What is needed is an exact copy of the entries below, from the line that contains "C6: none -> 1.5uF (+12V, VB)" through the final line, both included, and nothing else.

= Beginning of Section =

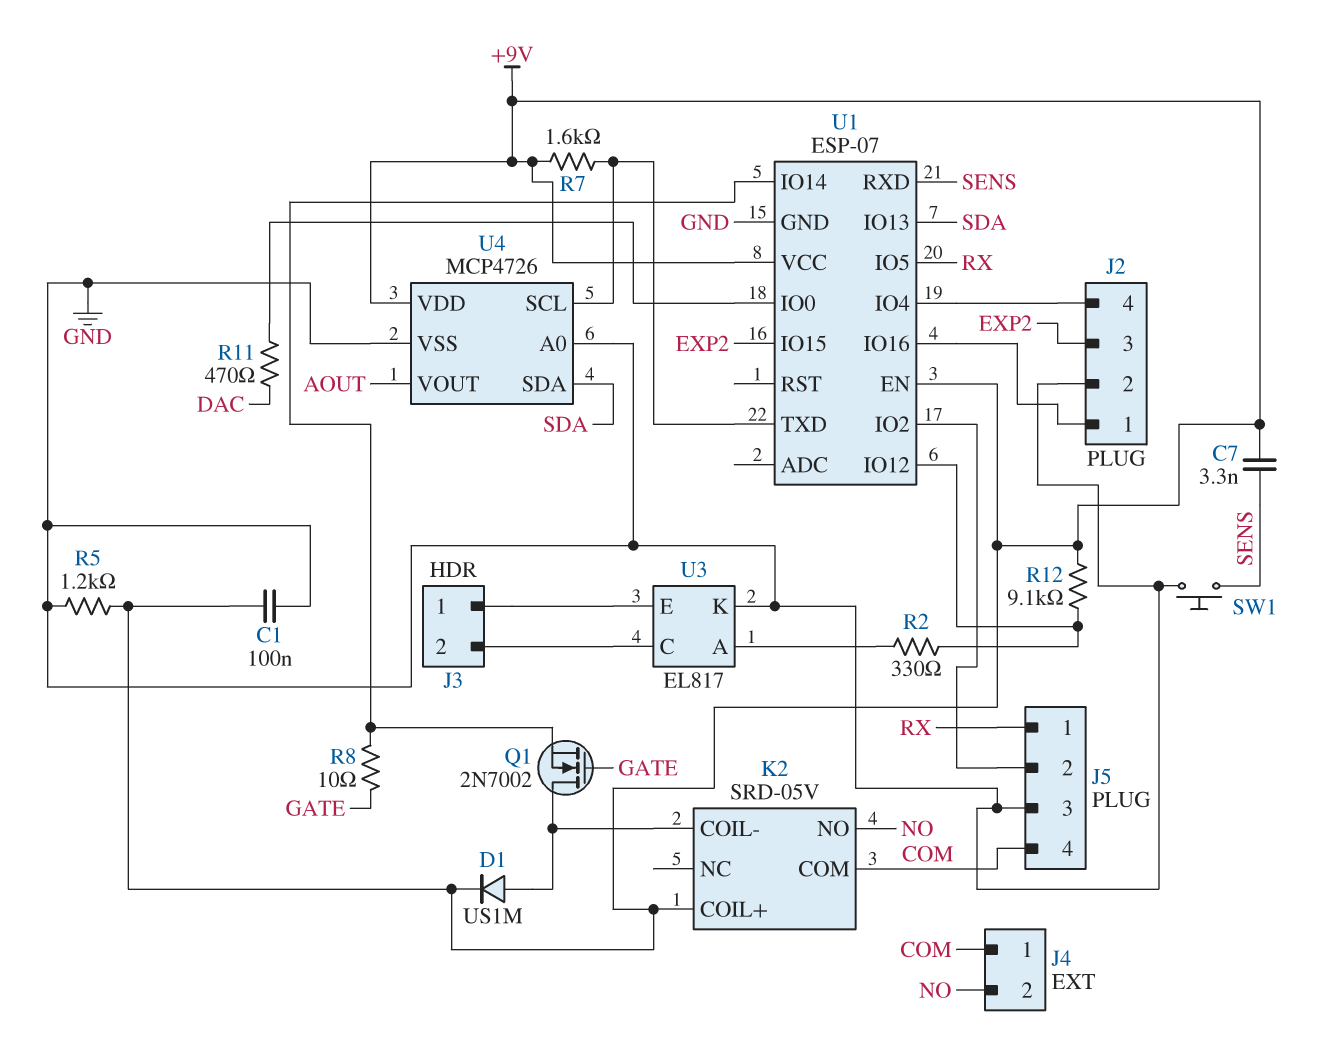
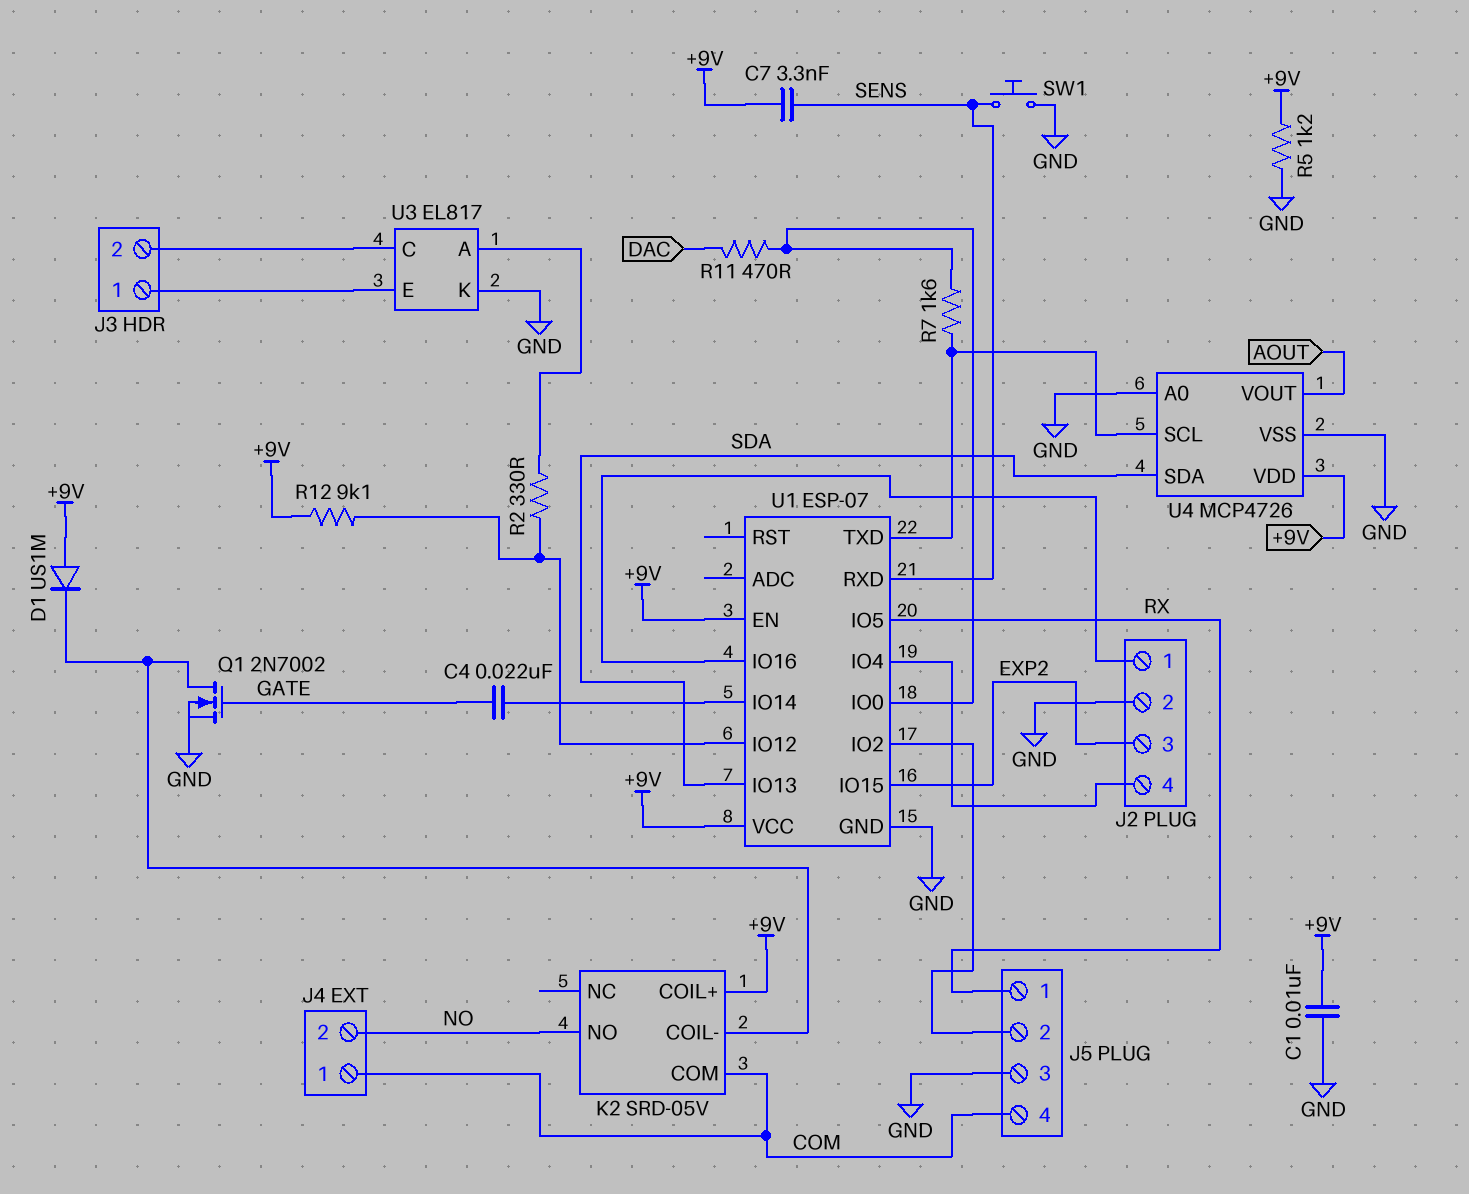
C1: 100nF (+9V, GND) -> 10nF (+9V, GND)
C4: none -> 22nF (GATE, U1/IO14)
D1: diode US1M (A K2/COIL-, K +9V) -> diode US1M (A +9V, K K2/COIL-)
Q1: NMOS 2N7002 (G GATE, D K2/COIL-, S U1/IO14) -> NMOS 2N7002 (G GATE, D K2/COIL-, S GND)
R7: 1.6k (+9V, U1/TXD) -> 1.6k (U1/IO0, U1/TXD)
R8: 10 (GATE, U1/IO14) -> none

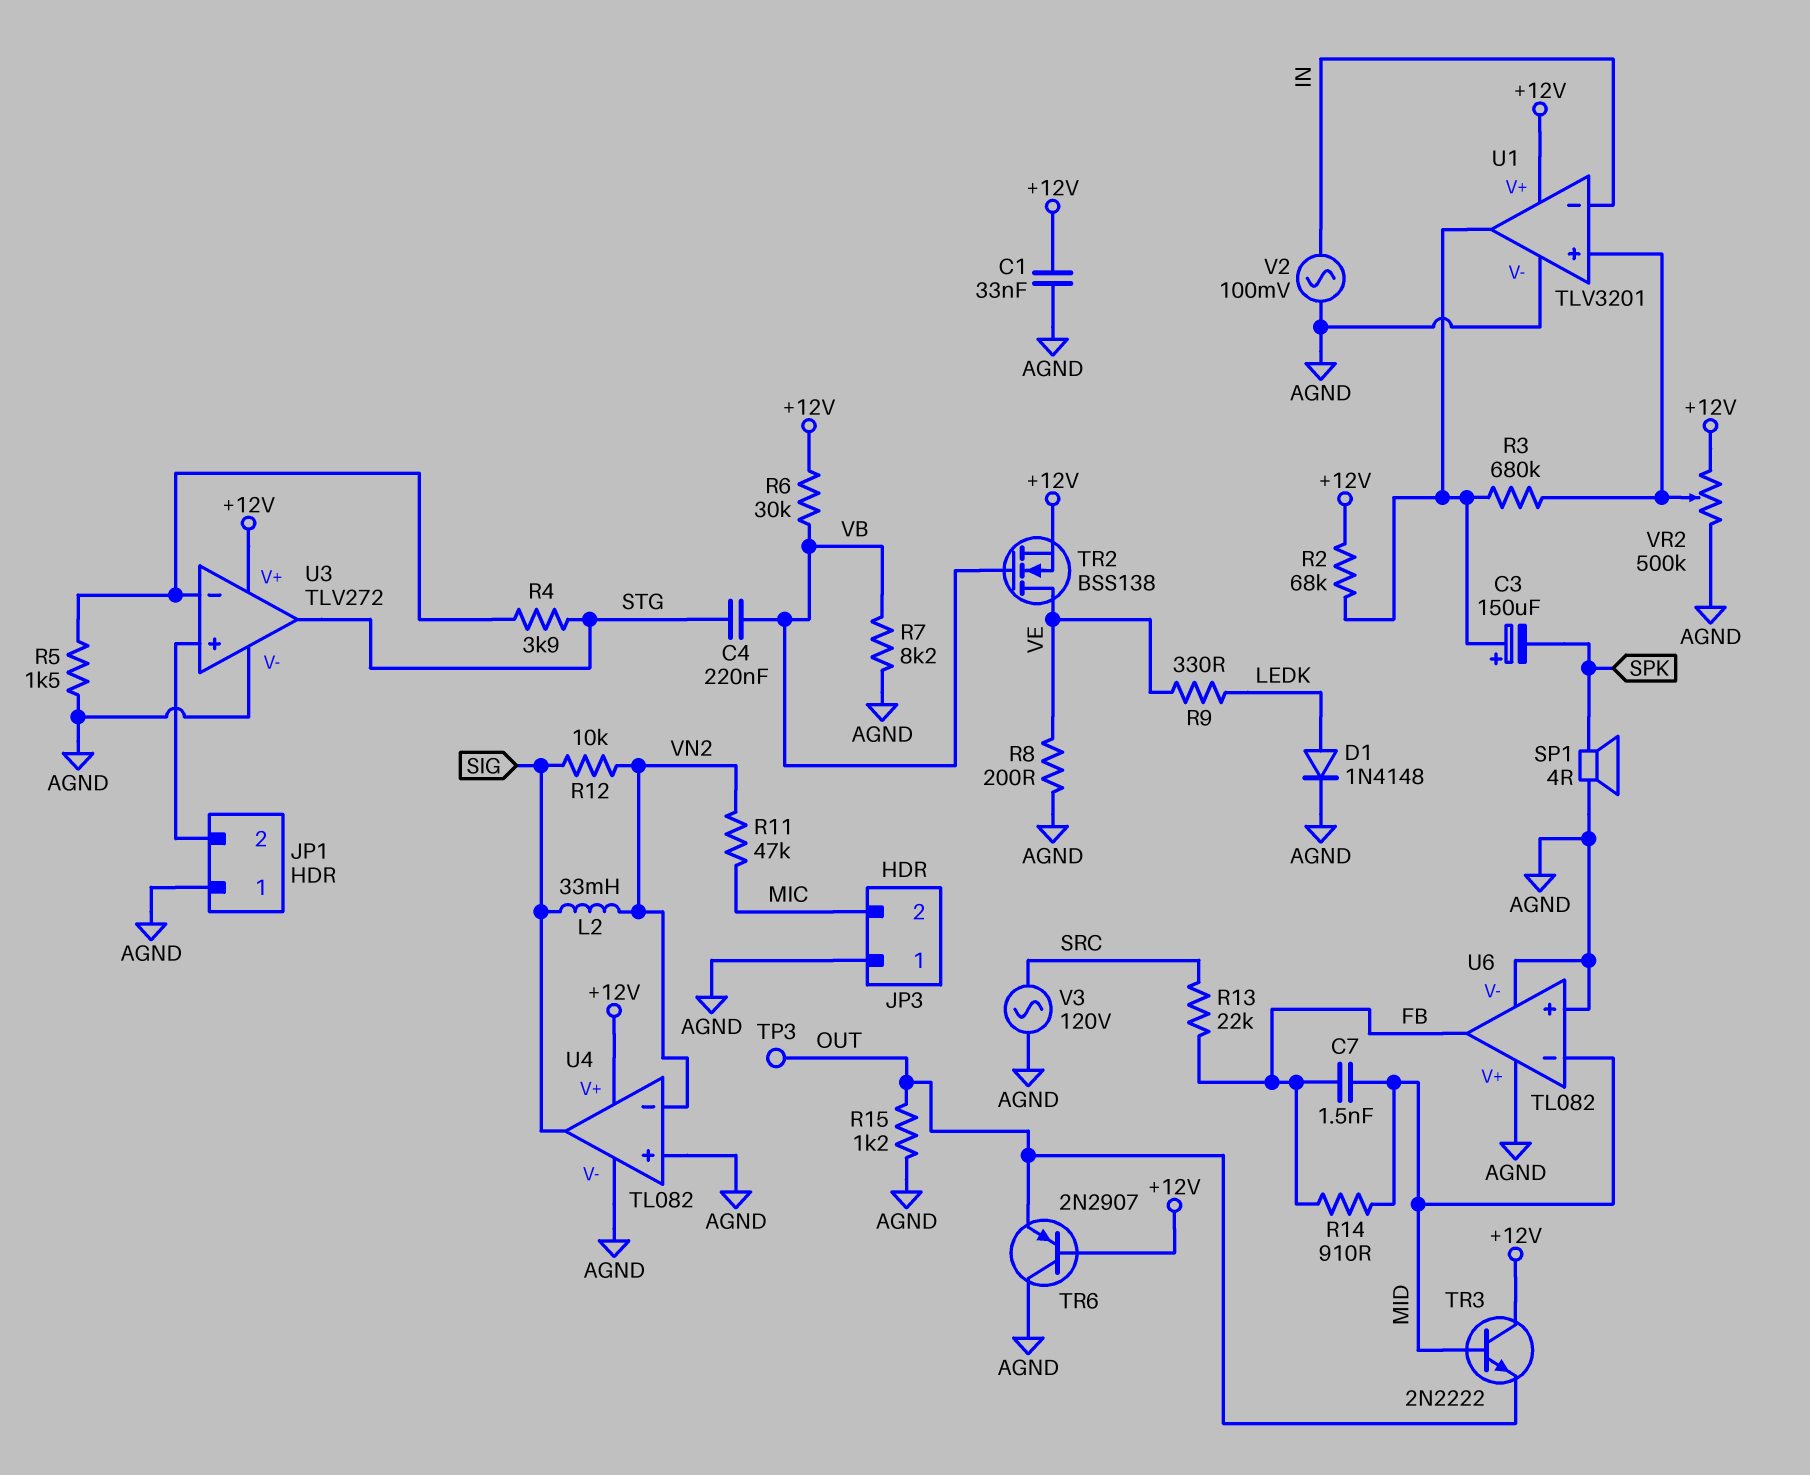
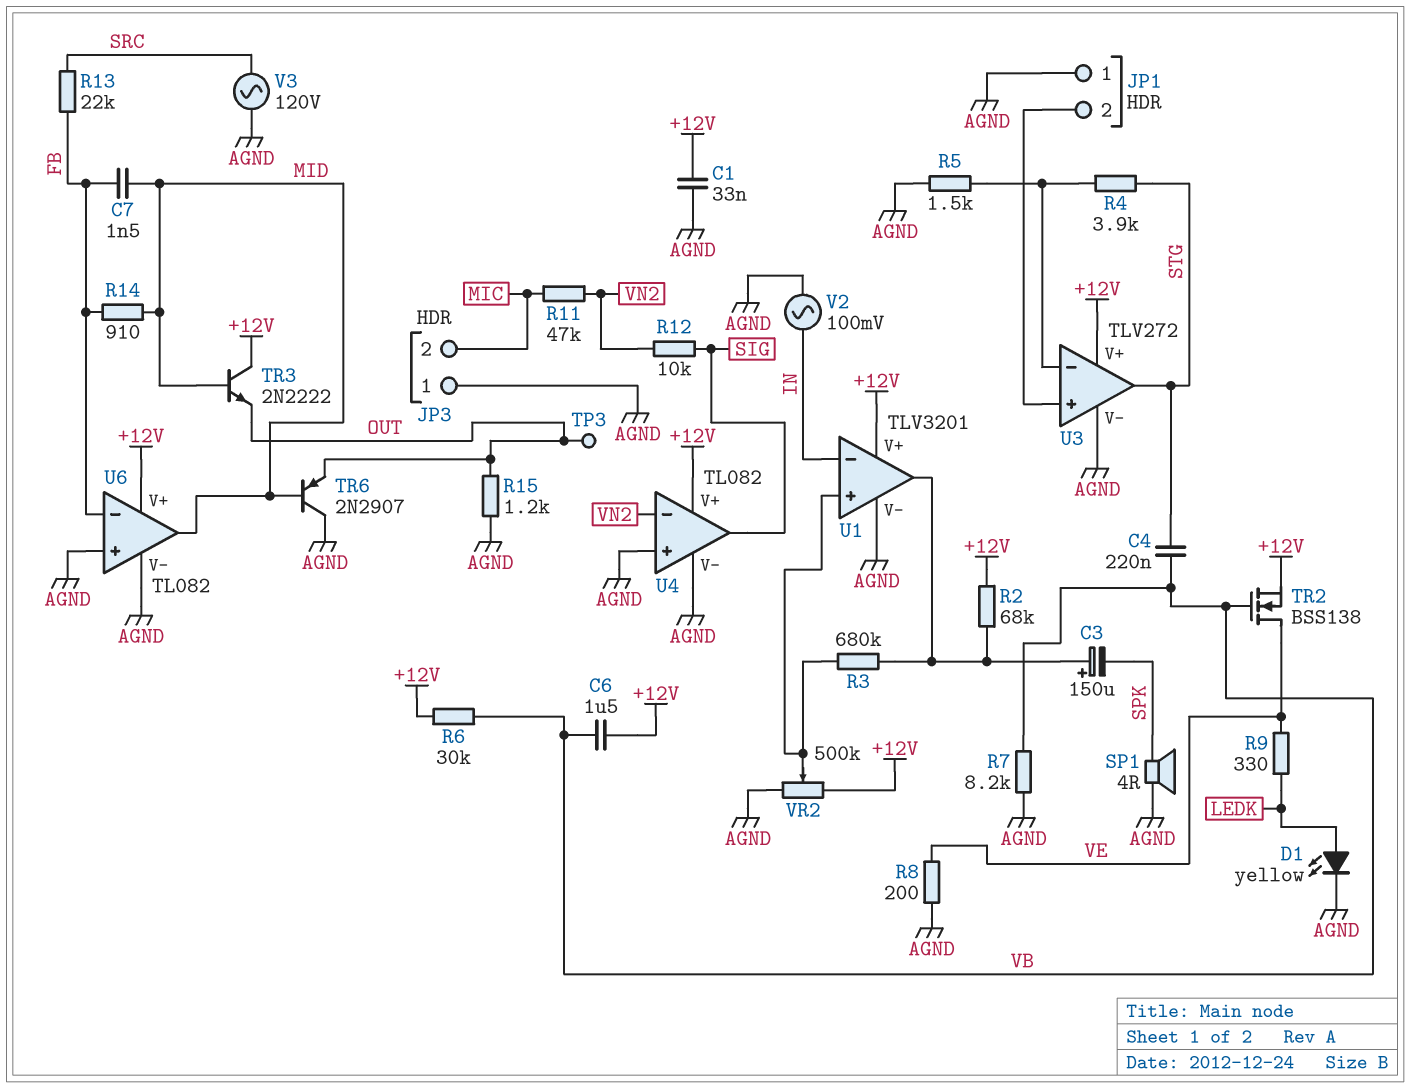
C6: none -> 1.5uF (+12V, VB)
D1: diode 1N4148 (A LEDK, K AGND) -> LED yellow (A LEDK, K AGND)
L2: 33mH (SIG, VN2) -> none
TR6: PNP 2N2907 (B +12V, C AGND, E OUT) -> PNP 2N2907 (B MID, C AGND, E OUT)
U6 pin V+: AGND -> +12V
U6 pin in-: MID -> FB
U6 pin out: FB -> MID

= End of Section =

**ANSWER SPACE**
C6: none -> 1.5uF (+12V, VB)
D1: diode 1N4148 (A LEDK, K AGND) -> LED yellow (A LEDK, K AGND)
L2: 33mH (SIG, VN2) -> none
TR6: PNP 2N2907 (B +12V, C AGND, E OUT) -> PNP 2N2907 (B MID, C AGND, E OUT)
U6 pin V+: AGND -> +12V
U6 pin in-: MID -> FB
U6 pin out: FB -> MID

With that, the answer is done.